*Records shown*:
—————

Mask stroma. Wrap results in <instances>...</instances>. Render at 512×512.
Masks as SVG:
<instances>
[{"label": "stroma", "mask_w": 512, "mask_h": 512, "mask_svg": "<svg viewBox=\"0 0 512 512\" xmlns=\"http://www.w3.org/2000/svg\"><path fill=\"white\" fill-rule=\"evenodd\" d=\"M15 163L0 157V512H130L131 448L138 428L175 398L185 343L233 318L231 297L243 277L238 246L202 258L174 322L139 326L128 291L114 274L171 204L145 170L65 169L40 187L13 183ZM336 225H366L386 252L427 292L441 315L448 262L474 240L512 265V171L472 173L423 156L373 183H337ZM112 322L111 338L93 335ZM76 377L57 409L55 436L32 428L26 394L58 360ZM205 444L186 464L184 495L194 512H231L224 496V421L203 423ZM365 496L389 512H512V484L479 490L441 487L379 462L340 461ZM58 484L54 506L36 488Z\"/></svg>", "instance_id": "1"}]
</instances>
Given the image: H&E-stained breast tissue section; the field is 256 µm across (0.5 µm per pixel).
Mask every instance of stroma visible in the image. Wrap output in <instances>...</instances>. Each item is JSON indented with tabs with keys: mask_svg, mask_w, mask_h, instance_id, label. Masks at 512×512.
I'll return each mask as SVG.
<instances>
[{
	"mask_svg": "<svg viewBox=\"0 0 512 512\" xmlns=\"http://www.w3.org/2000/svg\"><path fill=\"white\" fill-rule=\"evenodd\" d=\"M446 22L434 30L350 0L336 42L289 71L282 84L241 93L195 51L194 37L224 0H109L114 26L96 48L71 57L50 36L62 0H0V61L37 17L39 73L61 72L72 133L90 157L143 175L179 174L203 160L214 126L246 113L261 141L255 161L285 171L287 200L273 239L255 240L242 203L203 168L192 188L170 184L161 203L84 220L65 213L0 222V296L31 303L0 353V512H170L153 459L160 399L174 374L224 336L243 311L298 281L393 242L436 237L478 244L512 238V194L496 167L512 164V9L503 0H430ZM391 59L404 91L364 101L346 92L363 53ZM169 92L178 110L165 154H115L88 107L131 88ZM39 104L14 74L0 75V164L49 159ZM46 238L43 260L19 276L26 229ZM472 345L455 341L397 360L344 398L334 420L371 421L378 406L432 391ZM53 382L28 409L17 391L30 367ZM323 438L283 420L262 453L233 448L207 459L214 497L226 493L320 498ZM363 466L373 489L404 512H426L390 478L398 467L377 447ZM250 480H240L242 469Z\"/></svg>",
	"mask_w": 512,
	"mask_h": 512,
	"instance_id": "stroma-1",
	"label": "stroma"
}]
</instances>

—————

*Your task*: Write out the data again, exactly and in full.

*Full output*:
Mask stroma. Wrap results in <instances>...</instances>. Render at 512×512.
Masks as SVG:
<instances>
[{"label": "stroma", "mask_w": 512, "mask_h": 512, "mask_svg": "<svg viewBox=\"0 0 512 512\" xmlns=\"http://www.w3.org/2000/svg\"><path fill=\"white\" fill-rule=\"evenodd\" d=\"M15 163L0 157V512H130L131 448L138 428L175 398L185 343L233 318L231 297L243 277L238 246L202 258L174 322L139 326L128 291L114 274L171 204L145 170L65 169L40 187L13 183ZM336 225H366L386 252L427 292L441 315L448 262L474 240L512 265V171L472 173L423 156L373 183H337ZM112 322L111 338L93 335ZM76 377L57 409L55 436L32 428L26 394L58 360ZM205 444L186 464L184 495L194 512H231L224 496V421L203 423ZM365 496L389 512H512V484L479 490L441 487L379 462L340 461ZM58 484L54 506L36 488Z\"/></svg>", "instance_id": "1"}]
</instances>
Given the image: H&E-stained breast tissue section; the field is 256 µm across (0.5 µm per pixel).
Mask every instance of stroma visible in the image. Wrap output in <instances>...</instances>. Each item is JSON indented with tabs with keys: mask_svg, mask_w, mask_h, instance_id, label. Masks at 512×512.
I'll return each mask as SVG.
<instances>
[{
	"mask_svg": "<svg viewBox=\"0 0 512 512\" xmlns=\"http://www.w3.org/2000/svg\"><path fill=\"white\" fill-rule=\"evenodd\" d=\"M446 22L434 30L350 0L336 42L289 71L282 84L241 93L195 51L194 37L224 0H109L114 26L96 48L71 57L50 36L62 0H0V61L37 17L39 73L61 72L72 133L90 157L143 175L179 174L203 160L214 126L246 113L261 141L255 161L285 171L287 200L273 239L255 240L242 203L203 168L192 188L170 184L161 203L84 220L65 213L0 222V296L31 303L0 353V512H170L153 459L160 399L174 374L224 336L243 311L298 281L393 242L436 237L478 244L512 238V194L496 167L512 164V9L503 0H430ZM391 59L404 91L364 101L346 92L363 53ZM169 92L178 110L165 154H115L88 107L131 88ZM39 104L14 74L0 75V164L49 159ZM46 238L43 260L19 276L26 229ZM472 345L455 341L397 360L344 398L334 420L371 421L378 406L432 391ZM53 382L28 409L17 391L30 367ZM323 438L283 420L262 453L233 448L207 459L214 497L226 493L320 498ZM363 466L373 489L404 512H426L390 478L398 467L377 447ZM250 480H240L242 469Z\"/></svg>",
	"mask_w": 512,
	"mask_h": 512,
	"instance_id": "stroma-1",
	"label": "stroma"
}]
</instances>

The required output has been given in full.